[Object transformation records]
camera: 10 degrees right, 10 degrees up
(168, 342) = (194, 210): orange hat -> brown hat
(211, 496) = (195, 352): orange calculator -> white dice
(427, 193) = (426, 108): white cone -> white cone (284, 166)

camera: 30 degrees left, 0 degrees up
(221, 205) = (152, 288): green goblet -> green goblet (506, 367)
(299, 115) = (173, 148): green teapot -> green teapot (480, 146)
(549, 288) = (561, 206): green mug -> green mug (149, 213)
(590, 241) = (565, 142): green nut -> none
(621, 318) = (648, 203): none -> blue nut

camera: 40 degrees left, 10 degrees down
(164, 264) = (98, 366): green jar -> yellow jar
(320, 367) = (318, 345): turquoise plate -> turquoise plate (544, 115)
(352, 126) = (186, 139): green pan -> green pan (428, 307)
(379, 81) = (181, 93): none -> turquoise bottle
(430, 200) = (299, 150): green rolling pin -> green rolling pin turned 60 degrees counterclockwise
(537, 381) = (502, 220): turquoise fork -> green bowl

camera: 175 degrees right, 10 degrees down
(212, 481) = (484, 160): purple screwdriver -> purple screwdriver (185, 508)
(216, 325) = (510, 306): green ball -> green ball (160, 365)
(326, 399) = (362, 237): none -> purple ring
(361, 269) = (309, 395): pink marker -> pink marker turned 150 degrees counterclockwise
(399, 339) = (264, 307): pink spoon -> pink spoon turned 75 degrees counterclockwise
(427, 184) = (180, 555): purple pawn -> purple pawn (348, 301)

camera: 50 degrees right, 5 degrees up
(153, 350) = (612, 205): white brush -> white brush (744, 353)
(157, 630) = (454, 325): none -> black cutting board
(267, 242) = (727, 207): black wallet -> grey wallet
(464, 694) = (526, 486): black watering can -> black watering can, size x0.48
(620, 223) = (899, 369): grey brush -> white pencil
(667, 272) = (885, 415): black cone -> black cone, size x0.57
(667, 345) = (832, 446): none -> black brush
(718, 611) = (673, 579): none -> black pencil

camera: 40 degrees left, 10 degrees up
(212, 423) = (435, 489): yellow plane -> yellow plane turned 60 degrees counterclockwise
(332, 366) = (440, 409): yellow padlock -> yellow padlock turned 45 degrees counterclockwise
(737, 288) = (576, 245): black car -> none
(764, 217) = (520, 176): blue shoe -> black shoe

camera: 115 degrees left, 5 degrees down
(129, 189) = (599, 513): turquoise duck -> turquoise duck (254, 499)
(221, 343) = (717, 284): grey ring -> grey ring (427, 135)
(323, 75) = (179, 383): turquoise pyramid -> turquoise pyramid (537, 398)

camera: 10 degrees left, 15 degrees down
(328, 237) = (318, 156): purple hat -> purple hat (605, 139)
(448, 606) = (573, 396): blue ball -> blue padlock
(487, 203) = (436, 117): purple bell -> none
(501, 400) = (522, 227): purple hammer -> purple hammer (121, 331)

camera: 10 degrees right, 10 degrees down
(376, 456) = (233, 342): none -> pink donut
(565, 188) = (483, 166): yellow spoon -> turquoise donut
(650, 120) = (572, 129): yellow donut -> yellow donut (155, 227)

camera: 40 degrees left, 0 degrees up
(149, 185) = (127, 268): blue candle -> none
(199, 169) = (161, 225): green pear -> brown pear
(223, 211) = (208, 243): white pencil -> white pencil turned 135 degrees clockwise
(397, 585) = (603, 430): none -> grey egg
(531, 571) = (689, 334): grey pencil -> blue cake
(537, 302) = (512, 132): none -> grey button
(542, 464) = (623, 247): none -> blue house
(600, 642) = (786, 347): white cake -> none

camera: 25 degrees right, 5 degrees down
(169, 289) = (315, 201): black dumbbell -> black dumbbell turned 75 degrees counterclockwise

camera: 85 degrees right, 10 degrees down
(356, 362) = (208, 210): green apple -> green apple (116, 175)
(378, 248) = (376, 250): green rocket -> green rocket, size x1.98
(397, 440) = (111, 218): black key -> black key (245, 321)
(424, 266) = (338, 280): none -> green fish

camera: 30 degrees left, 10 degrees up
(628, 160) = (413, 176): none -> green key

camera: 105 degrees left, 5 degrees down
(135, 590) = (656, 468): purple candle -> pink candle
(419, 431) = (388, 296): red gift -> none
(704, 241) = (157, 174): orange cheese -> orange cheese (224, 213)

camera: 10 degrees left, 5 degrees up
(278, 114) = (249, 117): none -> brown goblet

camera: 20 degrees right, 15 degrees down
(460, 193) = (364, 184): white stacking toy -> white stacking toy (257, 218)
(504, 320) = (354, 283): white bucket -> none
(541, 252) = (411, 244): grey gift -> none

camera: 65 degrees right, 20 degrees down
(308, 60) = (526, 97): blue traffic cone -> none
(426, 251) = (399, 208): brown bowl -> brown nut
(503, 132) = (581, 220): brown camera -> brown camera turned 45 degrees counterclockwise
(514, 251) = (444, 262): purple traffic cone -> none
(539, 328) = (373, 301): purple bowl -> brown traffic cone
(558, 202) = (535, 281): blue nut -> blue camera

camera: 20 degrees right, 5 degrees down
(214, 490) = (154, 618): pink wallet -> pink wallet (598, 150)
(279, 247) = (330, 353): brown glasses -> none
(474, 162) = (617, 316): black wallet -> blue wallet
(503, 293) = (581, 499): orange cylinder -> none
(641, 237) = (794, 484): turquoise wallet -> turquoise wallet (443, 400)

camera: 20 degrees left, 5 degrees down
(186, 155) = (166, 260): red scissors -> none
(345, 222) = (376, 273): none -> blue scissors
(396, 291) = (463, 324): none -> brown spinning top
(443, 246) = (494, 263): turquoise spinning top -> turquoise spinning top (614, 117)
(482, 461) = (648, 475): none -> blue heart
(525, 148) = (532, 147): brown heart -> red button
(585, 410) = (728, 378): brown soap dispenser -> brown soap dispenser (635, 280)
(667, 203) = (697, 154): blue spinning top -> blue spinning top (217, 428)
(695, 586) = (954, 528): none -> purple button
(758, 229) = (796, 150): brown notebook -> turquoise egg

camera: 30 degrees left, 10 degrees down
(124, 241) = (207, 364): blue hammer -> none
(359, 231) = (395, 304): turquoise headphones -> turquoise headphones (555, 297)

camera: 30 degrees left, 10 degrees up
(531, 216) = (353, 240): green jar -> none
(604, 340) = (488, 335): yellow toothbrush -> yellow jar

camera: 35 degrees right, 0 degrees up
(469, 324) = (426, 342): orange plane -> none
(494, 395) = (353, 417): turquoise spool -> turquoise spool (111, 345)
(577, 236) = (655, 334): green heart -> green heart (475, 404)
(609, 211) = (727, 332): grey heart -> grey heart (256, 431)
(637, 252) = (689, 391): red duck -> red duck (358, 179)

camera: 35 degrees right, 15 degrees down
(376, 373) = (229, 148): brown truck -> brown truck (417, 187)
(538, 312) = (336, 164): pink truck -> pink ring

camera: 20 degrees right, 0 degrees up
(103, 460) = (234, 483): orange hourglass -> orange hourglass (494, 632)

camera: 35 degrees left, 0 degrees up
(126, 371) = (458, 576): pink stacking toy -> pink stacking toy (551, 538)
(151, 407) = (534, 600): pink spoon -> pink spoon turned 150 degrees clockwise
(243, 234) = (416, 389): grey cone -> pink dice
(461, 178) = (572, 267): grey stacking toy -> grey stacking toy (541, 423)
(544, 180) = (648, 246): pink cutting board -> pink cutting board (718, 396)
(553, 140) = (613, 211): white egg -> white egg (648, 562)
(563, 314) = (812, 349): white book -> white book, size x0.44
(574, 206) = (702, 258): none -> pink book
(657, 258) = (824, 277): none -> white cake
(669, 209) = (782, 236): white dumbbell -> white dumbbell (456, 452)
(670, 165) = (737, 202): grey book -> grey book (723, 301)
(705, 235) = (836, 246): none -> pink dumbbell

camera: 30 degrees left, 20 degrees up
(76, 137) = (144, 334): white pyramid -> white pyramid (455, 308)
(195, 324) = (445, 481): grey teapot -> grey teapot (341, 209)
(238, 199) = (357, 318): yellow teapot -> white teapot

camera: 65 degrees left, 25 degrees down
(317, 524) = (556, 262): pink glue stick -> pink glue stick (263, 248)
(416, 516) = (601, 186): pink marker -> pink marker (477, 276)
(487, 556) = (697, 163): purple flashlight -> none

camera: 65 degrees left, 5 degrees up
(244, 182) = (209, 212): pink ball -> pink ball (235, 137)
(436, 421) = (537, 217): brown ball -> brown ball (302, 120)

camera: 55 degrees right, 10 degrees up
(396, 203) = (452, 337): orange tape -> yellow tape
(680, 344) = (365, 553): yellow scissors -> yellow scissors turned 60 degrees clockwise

> _EXERCISE OBJECTIVE_
Above are some records; copy exactly the lines from the one with "(574, 206) = (702, 258): none -> pink book" through the one with "(195, 324) = (445, 481): grey", both included, and no others.

> _REPLY TO THE EXERCISE_
(574, 206) = (702, 258): none -> pink book
(657, 258) = (824, 277): none -> white cake
(669, 209) = (782, 236): white dumbbell -> white dumbbell (456, 452)
(670, 165) = (737, 202): grey book -> grey book (723, 301)
(705, 235) = (836, 246): none -> pink dumbbell

camera: 30 degrees left, 20 degrees up
(76, 137) = (144, 334): white pyramid -> white pyramid (455, 308)
(195, 324) = (445, 481): grey teapot -> grey teapot (341, 209)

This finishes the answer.